--- Excerpted records ---

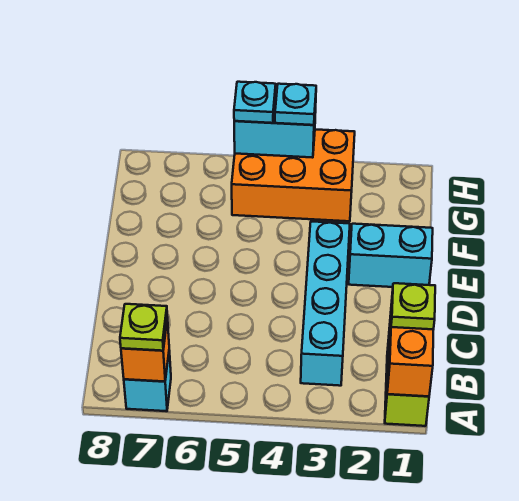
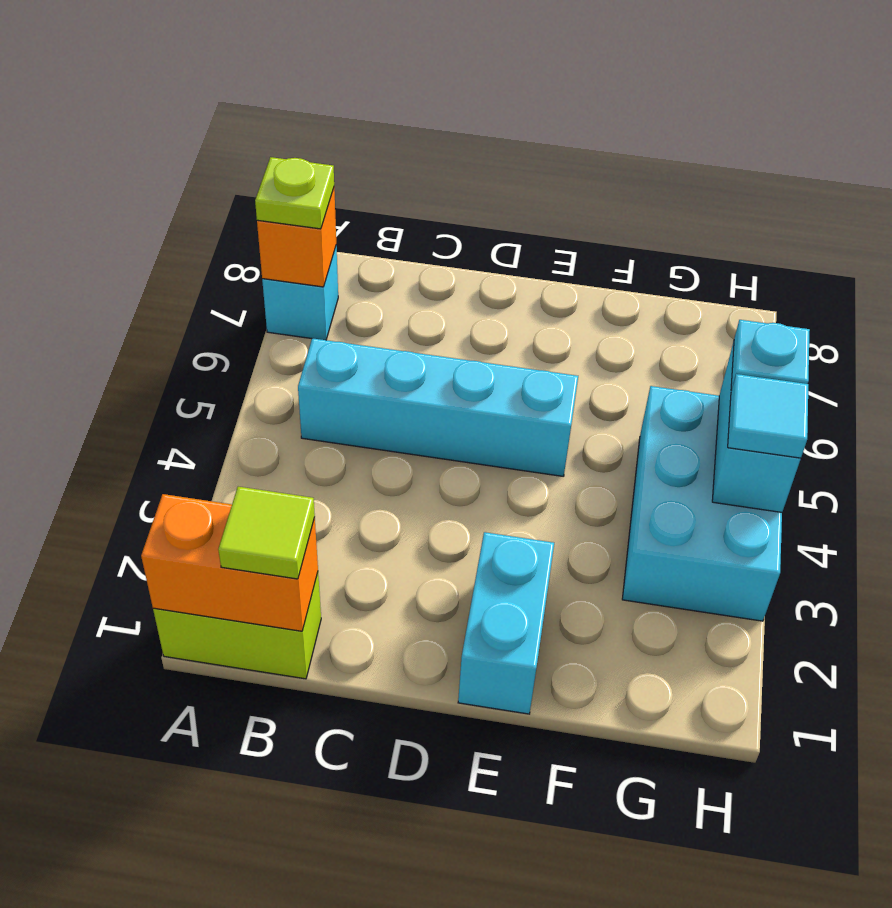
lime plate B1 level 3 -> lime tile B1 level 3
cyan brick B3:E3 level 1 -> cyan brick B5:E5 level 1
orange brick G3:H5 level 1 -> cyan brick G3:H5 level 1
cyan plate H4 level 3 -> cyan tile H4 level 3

---
--- Excerpted records ---

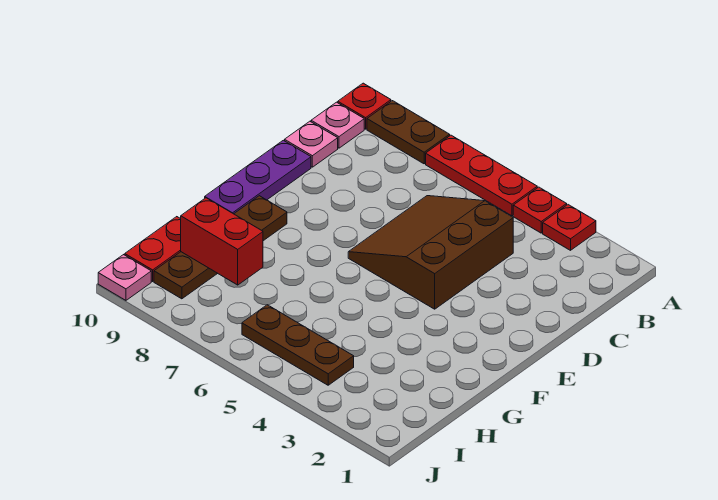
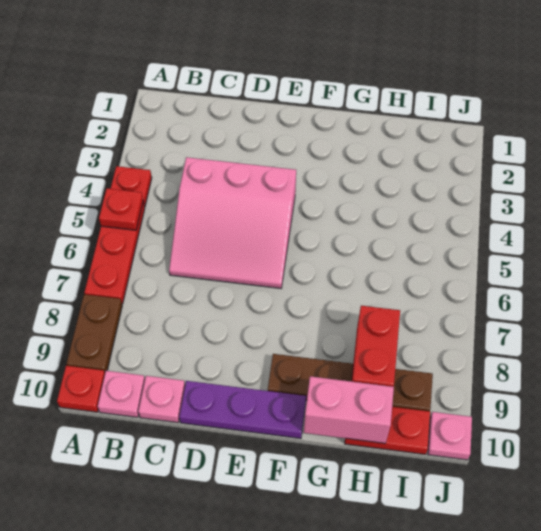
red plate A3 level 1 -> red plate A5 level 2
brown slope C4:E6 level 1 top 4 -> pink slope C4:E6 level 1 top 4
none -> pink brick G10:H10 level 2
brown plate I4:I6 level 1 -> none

---
--- Excerpted records ---

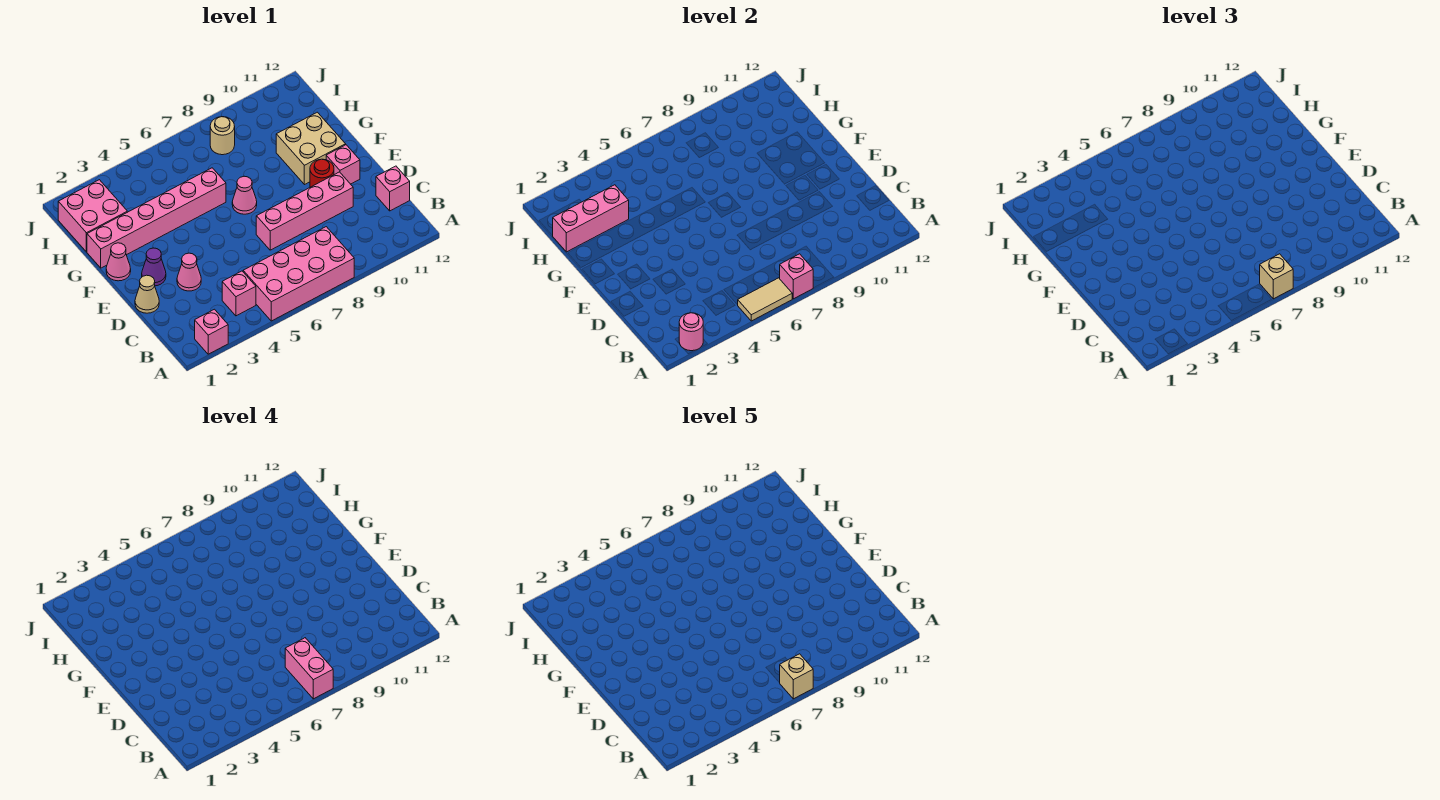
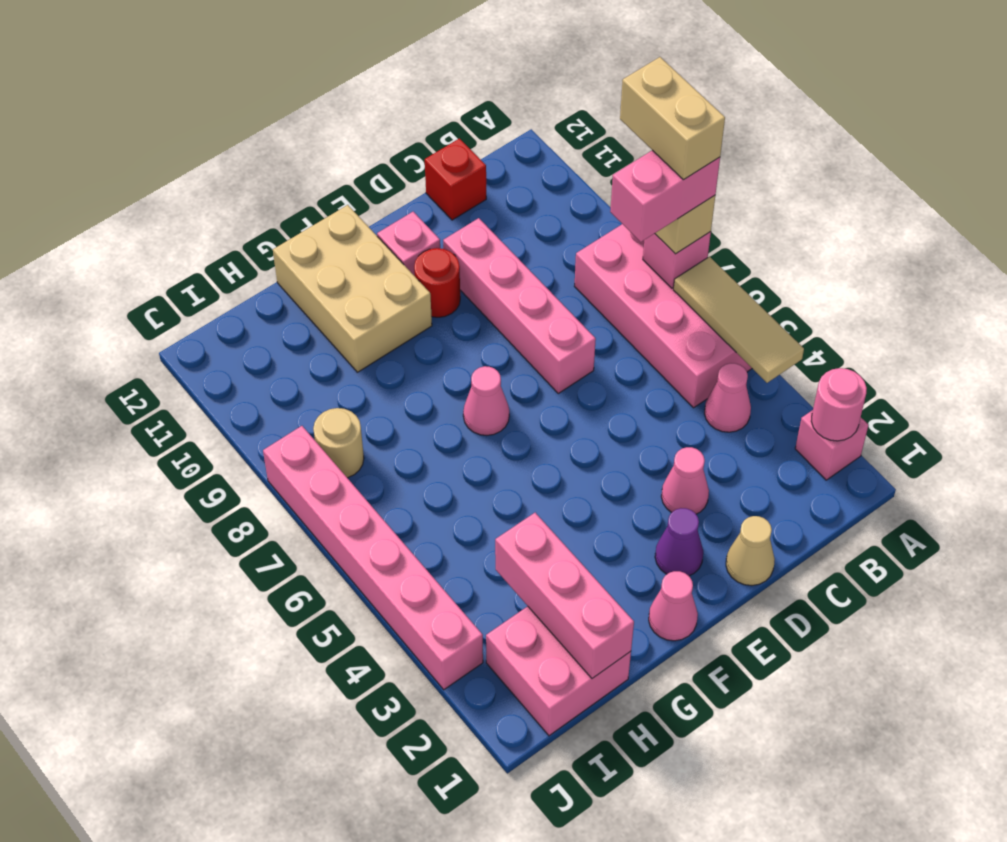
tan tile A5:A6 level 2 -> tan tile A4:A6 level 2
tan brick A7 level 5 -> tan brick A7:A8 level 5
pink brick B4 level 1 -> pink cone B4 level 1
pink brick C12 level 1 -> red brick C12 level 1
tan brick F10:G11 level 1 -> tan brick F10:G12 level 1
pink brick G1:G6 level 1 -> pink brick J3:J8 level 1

---

■ **Work instructions**
Find the line with "tan brick F10:G11" in the material above. Reproduce it and each line after it up to and including the line with "pink brick G1:G6".

■ **Final answer**
tan brick F10:G11 level 1 -> tan brick F10:G12 level 1
pink brick G1:G6 level 1 -> pink brick J3:J8 level 1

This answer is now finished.